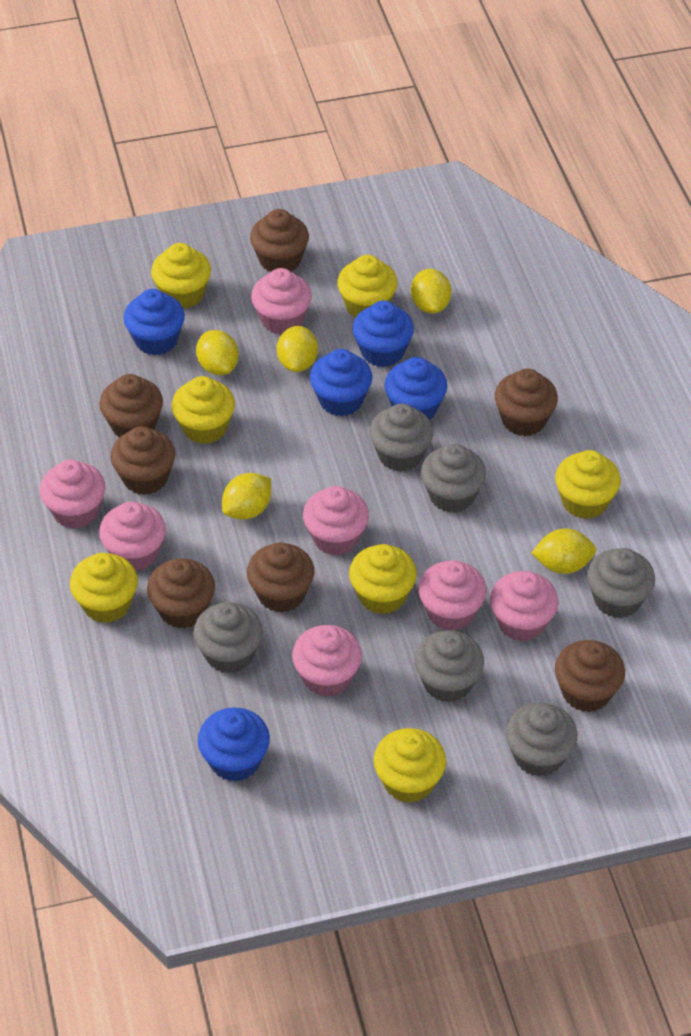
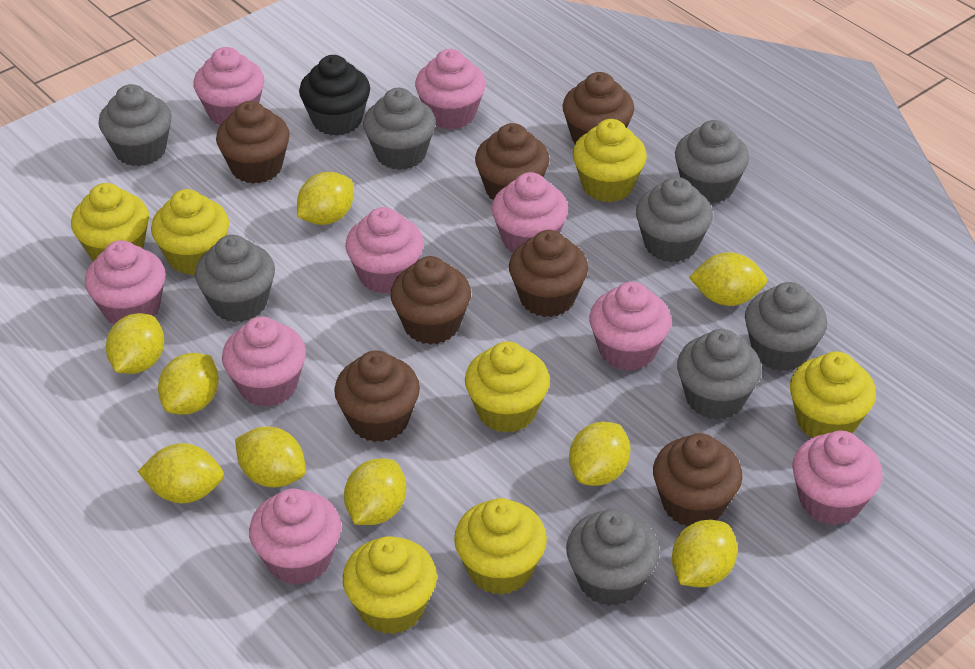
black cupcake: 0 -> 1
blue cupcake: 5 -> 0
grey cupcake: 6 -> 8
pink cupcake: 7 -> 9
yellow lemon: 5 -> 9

= = =

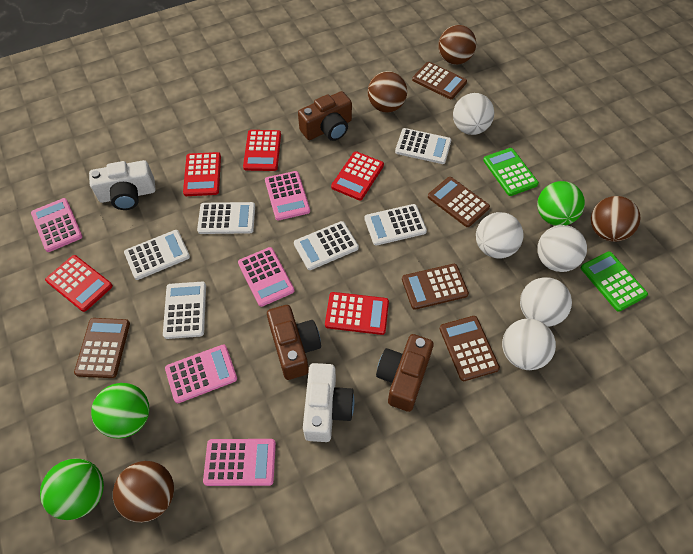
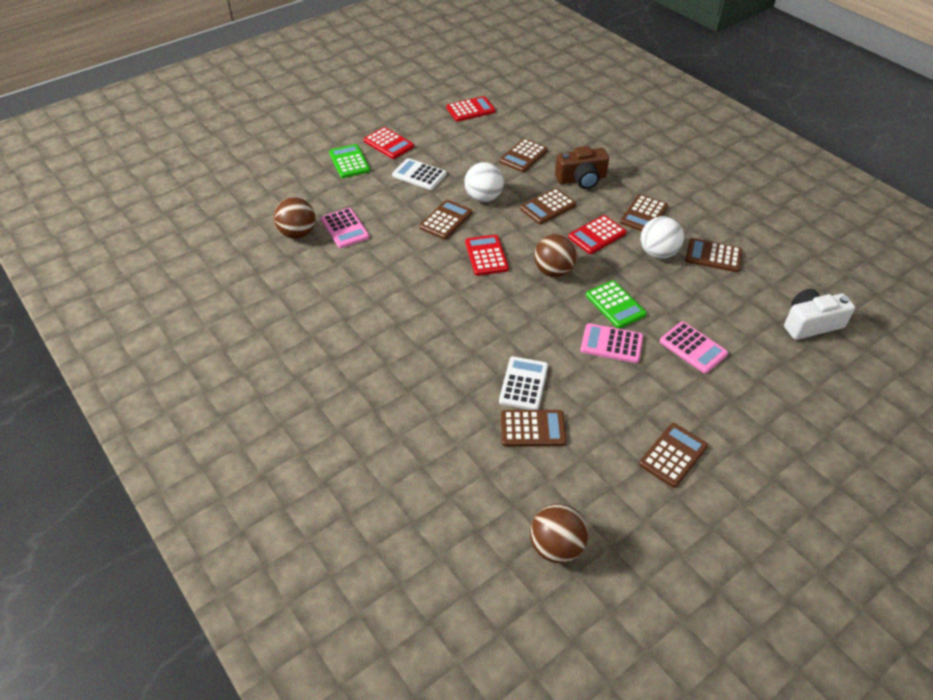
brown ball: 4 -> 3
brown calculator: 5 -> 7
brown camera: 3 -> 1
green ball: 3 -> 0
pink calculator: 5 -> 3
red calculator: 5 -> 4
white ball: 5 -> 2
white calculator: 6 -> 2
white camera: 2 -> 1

= = =

▶ **WORK REQUIRED**
Return, unchanged, the run of lines above that opens with the line containing "pink calculator: 5 -> 3" and closes with the line containing "white camera: 2 -> 1". Include both.

▶ **EXPECTED ANSWER**
pink calculator: 5 -> 3
red calculator: 5 -> 4
white ball: 5 -> 2
white calculator: 6 -> 2
white camera: 2 -> 1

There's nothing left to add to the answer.